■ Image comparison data
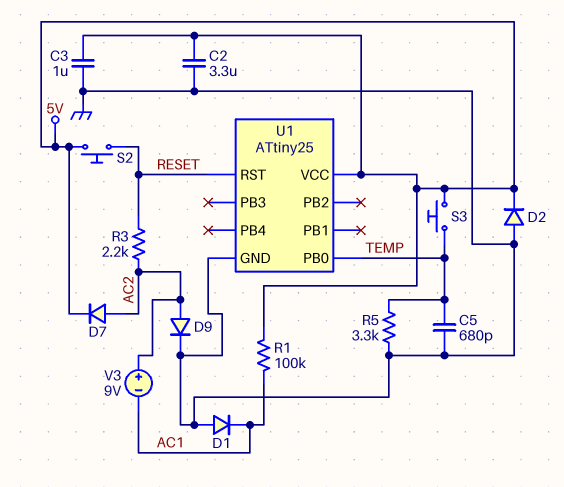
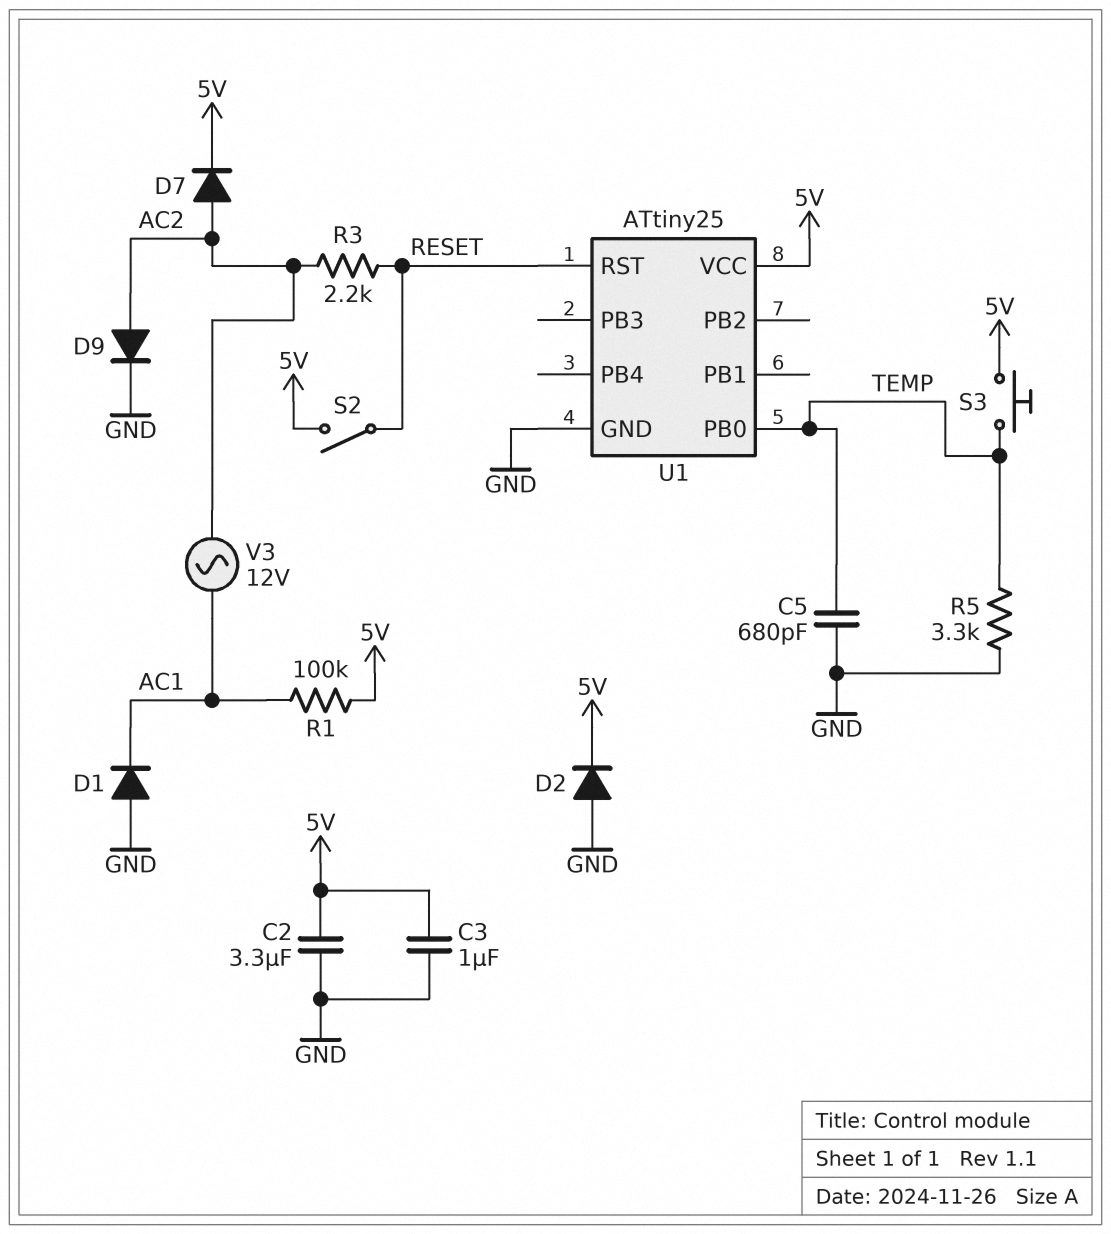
S2: button (5V, RESET) -> switch (5V, RESET)
V3: 9V (plus AC2, minus AC1) -> AC 12V (AC1, AC2)

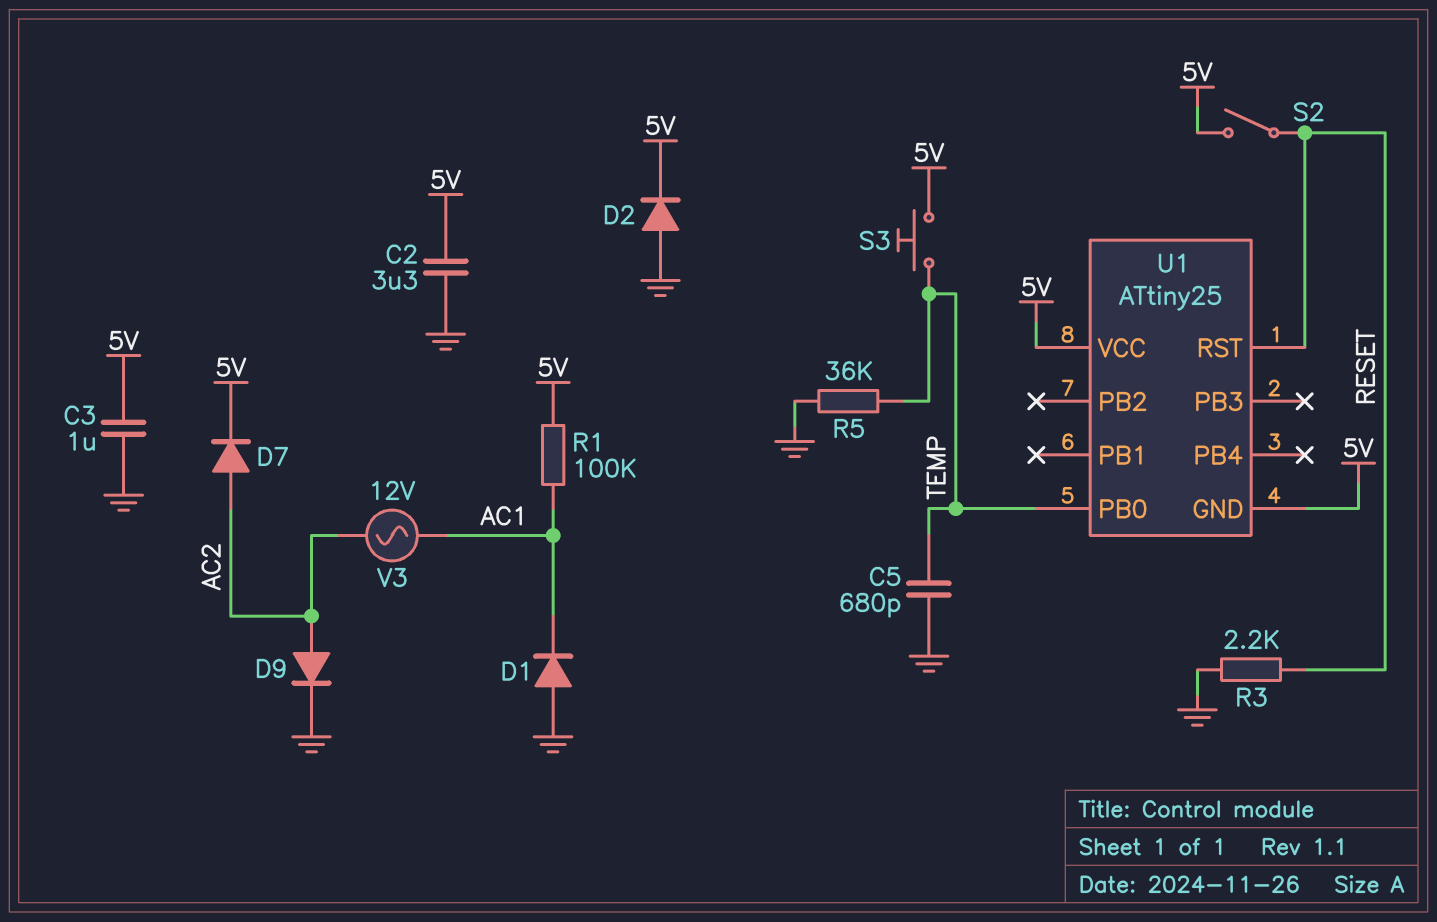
R3: 2.2k (AC2, RESET) -> 2.2k (GND, RESET)
R5: 3.3k (GND, TEMP) -> 36k (GND, TEMP)
U1 pin GND: GND -> 5V

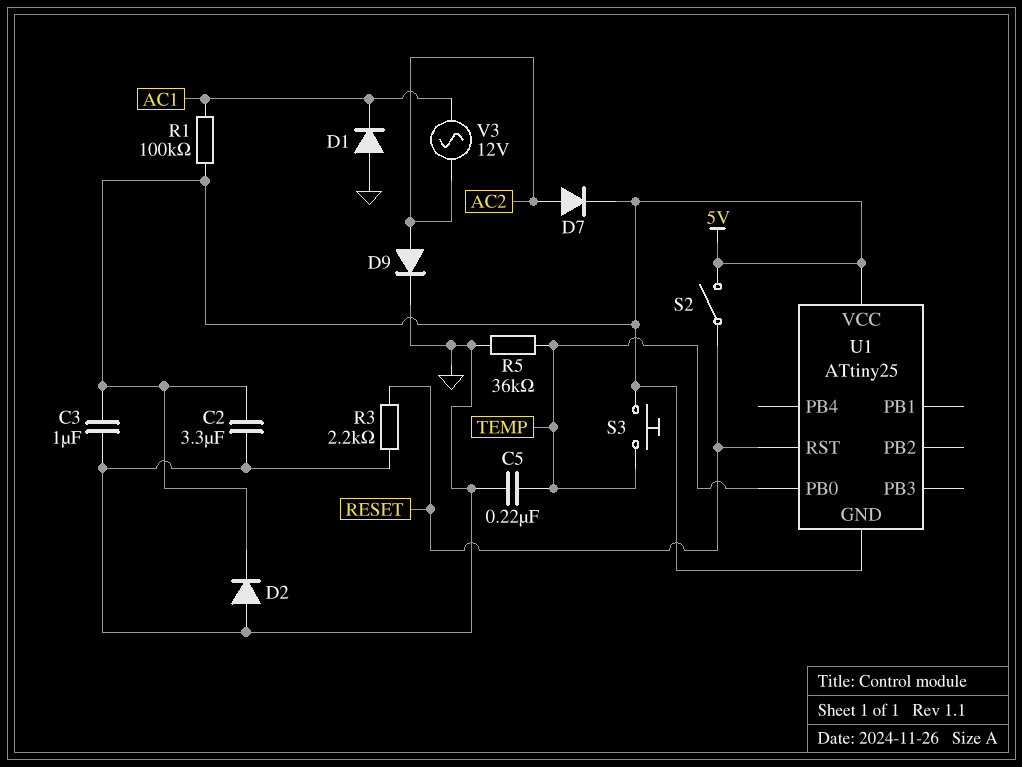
C5: 680pF (GND, TEMP) -> 220nF (GND, TEMP)

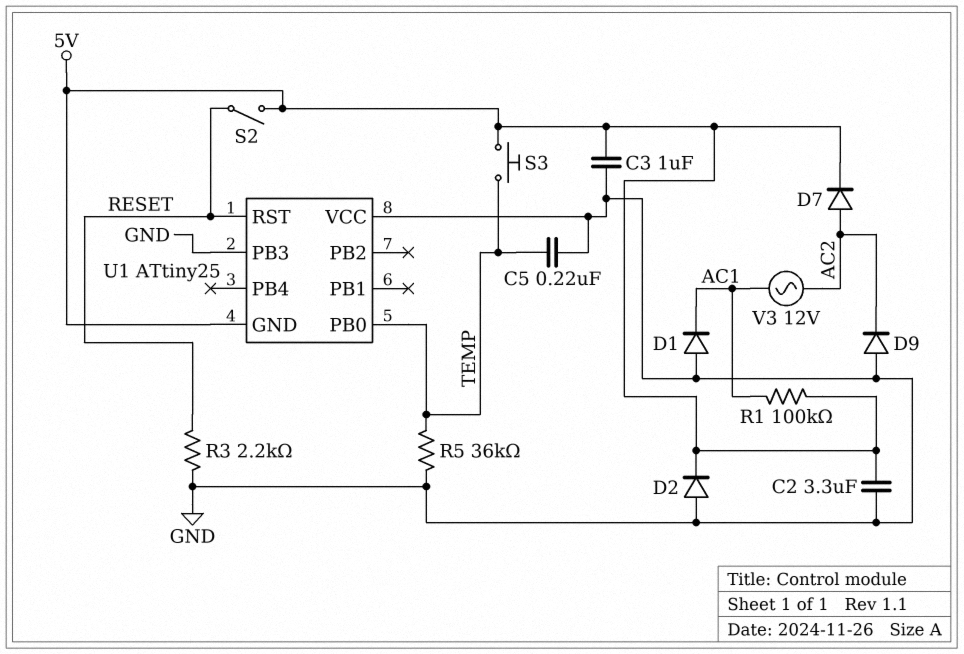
D9: diode (A AC2, K GND) -> diode (A GND, K AC2)
U1 pin PB3: none -> GND
U1 pin VCC: 5V -> GND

■ Exercise aim
When an image appears in the data, skip it and output the rest exactly.

■ Task result
S2: button (5V, RESET) -> switch (5V, RESET)
V3: 9V (plus AC2, minus AC1) -> AC 12V (AC1, AC2)

R3: 2.2k (AC2, RESET) -> 2.2k (GND, RESET)
R5: 3.3k (GND, TEMP) -> 36k (GND, TEMP)
U1 pin GND: GND -> 5V

C5: 680pF (GND, TEMP) -> 220nF (GND, TEMP)

D9: diode (A AC2, K GND) -> diode (A GND, K AC2)
U1 pin PB3: none -> GND
U1 pin VCC: 5V -> GND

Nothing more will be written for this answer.